:: TASK DETAILS ::
Your answer must be an exact copy of the records, with no pictures included.

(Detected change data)

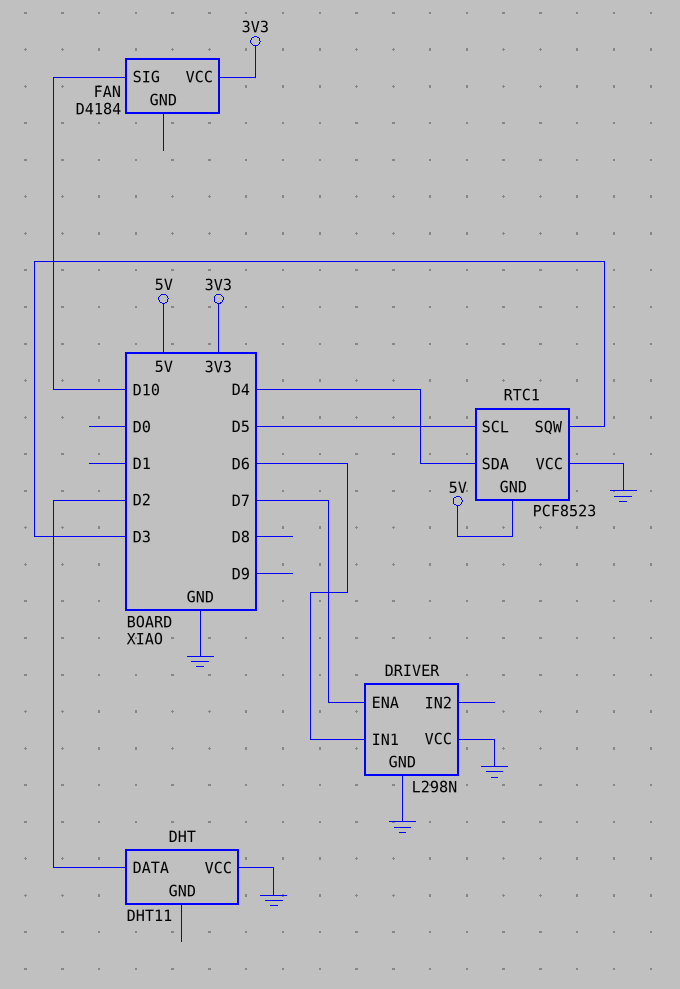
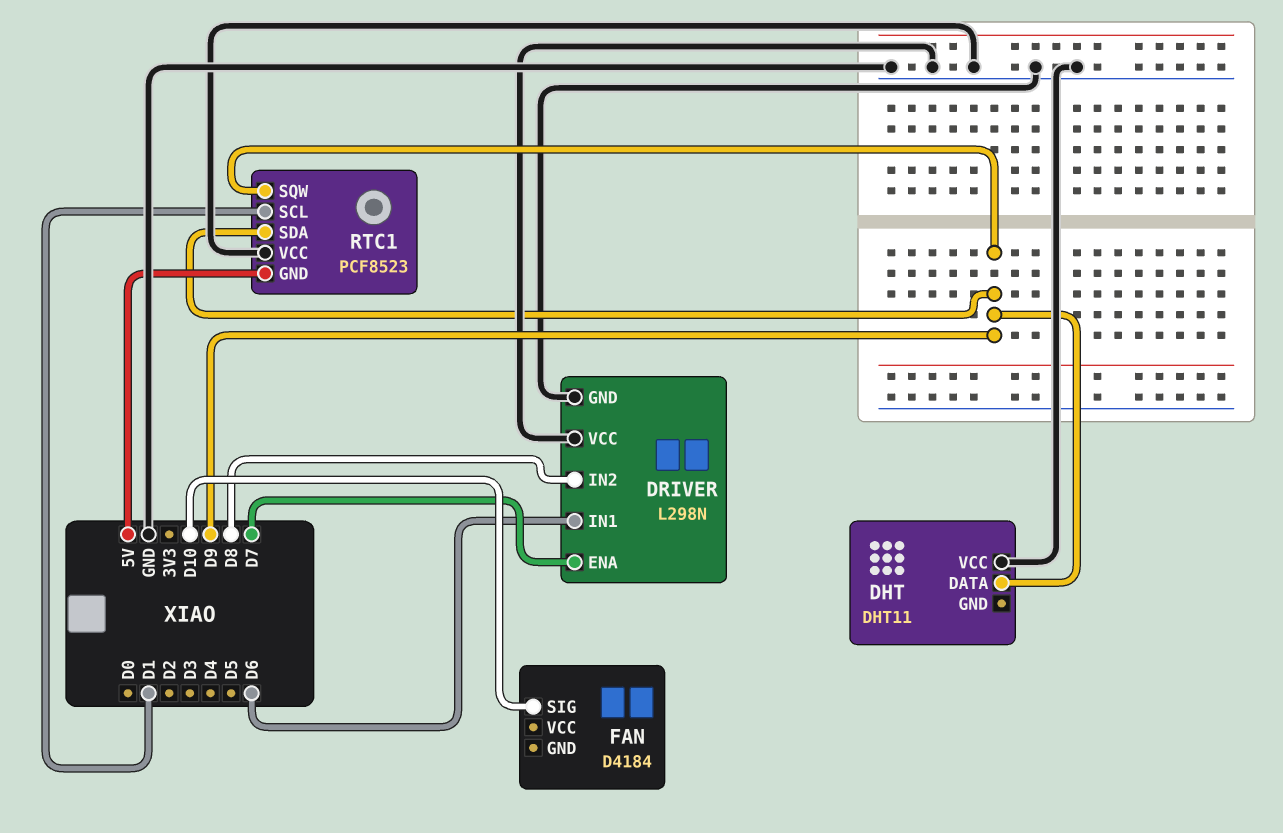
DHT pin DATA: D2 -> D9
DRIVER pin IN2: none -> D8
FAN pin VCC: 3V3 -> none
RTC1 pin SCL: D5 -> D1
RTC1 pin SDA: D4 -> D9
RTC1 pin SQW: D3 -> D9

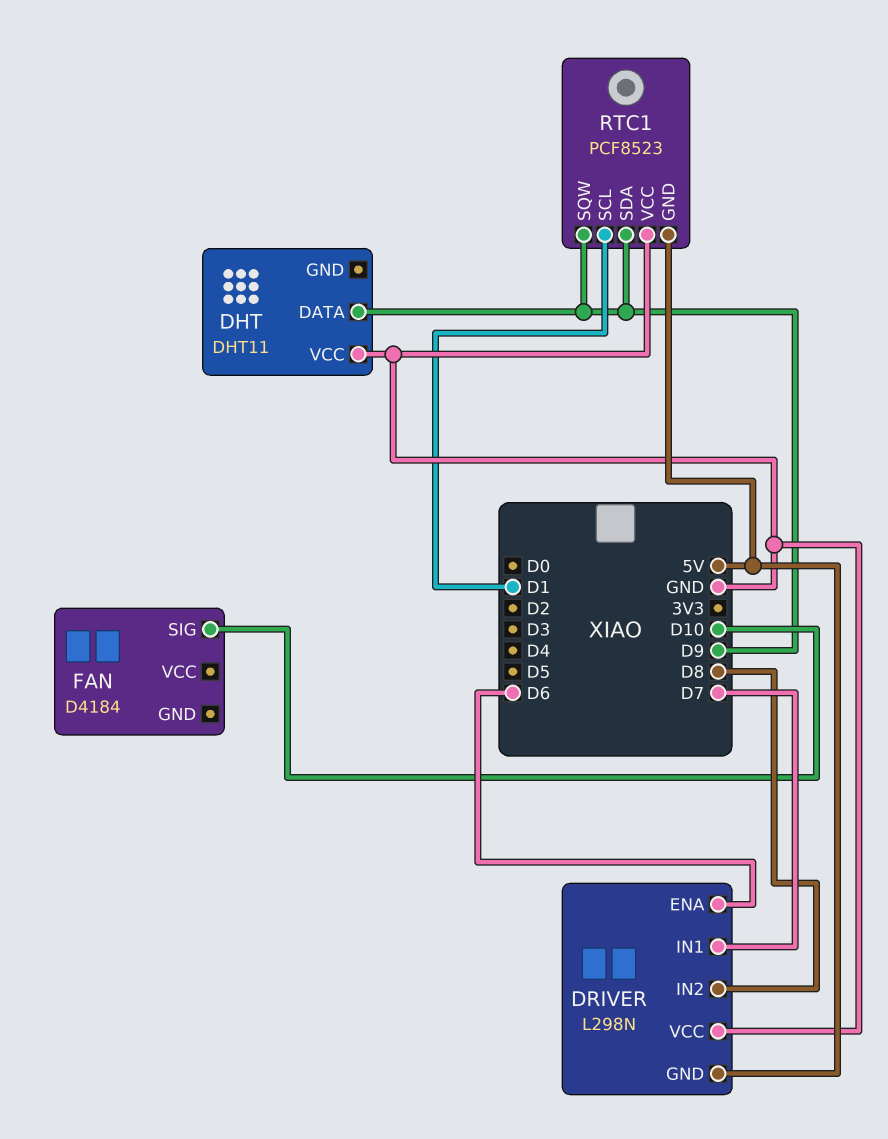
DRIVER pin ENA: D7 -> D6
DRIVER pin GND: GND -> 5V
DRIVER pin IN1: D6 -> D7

:: WRITTEN RESPONSE ::
DHT pin DATA: D2 -> D9
DRIVER pin IN2: none -> D8
FAN pin VCC: 3V3 -> none
RTC1 pin SCL: D5 -> D1
RTC1 pin SDA: D4 -> D9
RTC1 pin SQW: D3 -> D9

DRIVER pin ENA: D7 -> D6
DRIVER pin GND: GND -> 5V
DRIVER pin IN1: D6 -> D7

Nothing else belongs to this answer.